-- GIVEN RECORDS follows --

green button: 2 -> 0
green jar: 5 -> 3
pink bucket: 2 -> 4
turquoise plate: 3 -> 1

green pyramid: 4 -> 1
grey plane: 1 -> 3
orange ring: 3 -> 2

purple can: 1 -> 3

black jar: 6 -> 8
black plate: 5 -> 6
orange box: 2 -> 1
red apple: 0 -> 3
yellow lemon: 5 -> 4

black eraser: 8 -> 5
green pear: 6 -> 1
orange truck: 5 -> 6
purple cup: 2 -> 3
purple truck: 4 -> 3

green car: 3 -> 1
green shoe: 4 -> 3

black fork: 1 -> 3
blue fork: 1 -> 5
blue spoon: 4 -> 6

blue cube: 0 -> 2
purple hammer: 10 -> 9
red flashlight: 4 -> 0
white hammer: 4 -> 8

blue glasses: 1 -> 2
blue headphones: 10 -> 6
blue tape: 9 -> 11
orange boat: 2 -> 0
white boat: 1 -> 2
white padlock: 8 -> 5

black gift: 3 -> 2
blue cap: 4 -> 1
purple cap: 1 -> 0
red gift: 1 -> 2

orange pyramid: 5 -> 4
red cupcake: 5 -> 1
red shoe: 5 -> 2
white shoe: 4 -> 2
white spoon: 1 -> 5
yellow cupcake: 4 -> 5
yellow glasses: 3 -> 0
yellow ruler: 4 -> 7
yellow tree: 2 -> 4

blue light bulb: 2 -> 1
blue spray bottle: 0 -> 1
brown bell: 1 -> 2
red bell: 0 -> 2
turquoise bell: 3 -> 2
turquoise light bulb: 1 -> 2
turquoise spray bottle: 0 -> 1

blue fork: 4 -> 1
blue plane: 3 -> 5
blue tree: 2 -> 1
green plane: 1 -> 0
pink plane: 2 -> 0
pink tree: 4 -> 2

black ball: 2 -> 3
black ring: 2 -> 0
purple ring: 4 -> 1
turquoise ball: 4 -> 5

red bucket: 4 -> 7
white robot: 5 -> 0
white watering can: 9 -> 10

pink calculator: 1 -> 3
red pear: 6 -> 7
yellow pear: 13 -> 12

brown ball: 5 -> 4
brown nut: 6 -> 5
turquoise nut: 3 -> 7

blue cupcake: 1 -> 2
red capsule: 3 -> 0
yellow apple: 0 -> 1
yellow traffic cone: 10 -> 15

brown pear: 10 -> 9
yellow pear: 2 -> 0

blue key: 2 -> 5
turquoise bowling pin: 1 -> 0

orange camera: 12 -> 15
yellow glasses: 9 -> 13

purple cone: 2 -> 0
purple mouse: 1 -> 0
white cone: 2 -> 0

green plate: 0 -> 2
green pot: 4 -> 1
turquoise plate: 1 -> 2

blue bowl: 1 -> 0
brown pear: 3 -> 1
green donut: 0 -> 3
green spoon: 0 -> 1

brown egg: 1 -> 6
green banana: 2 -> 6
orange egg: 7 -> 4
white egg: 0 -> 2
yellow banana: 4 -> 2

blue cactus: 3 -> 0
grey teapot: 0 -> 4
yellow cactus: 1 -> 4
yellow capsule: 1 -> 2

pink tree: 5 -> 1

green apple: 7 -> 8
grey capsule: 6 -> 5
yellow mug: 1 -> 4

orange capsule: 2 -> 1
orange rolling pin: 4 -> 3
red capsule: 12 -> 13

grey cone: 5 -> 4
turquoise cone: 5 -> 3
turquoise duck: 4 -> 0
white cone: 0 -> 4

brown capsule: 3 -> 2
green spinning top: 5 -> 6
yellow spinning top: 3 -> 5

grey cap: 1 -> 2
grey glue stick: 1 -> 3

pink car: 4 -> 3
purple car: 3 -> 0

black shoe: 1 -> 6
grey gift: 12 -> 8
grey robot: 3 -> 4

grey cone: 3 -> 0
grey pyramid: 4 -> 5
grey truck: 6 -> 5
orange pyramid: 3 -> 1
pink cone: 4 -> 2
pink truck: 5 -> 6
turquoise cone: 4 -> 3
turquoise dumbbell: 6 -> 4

-- GIVEN RECORDS concluded --

Repeat, word for word, the lines from the start of the records to the line that contains "blue plane: 3 -> 5", both of them included, and no others.

green button: 2 -> 0
green jar: 5 -> 3
pink bucket: 2 -> 4
turquoise plate: 3 -> 1

green pyramid: 4 -> 1
grey plane: 1 -> 3
orange ring: 3 -> 2

purple can: 1 -> 3

black jar: 6 -> 8
black plate: 5 -> 6
orange box: 2 -> 1
red apple: 0 -> 3
yellow lemon: 5 -> 4

black eraser: 8 -> 5
green pear: 6 -> 1
orange truck: 5 -> 6
purple cup: 2 -> 3
purple truck: 4 -> 3

green car: 3 -> 1
green shoe: 4 -> 3

black fork: 1 -> 3
blue fork: 1 -> 5
blue spoon: 4 -> 6

blue cube: 0 -> 2
purple hammer: 10 -> 9
red flashlight: 4 -> 0
white hammer: 4 -> 8

blue glasses: 1 -> 2
blue headphones: 10 -> 6
blue tape: 9 -> 11
orange boat: 2 -> 0
white boat: 1 -> 2
white padlock: 8 -> 5

black gift: 3 -> 2
blue cap: 4 -> 1
purple cap: 1 -> 0
red gift: 1 -> 2

orange pyramid: 5 -> 4
red cupcake: 5 -> 1
red shoe: 5 -> 2
white shoe: 4 -> 2
white spoon: 1 -> 5
yellow cupcake: 4 -> 5
yellow glasses: 3 -> 0
yellow ruler: 4 -> 7
yellow tree: 2 -> 4

blue light bulb: 2 -> 1
blue spray bottle: 0 -> 1
brown bell: 1 -> 2
red bell: 0 -> 2
turquoise bell: 3 -> 2
turquoise light bulb: 1 -> 2
turquoise spray bottle: 0 -> 1

blue fork: 4 -> 1
blue plane: 3 -> 5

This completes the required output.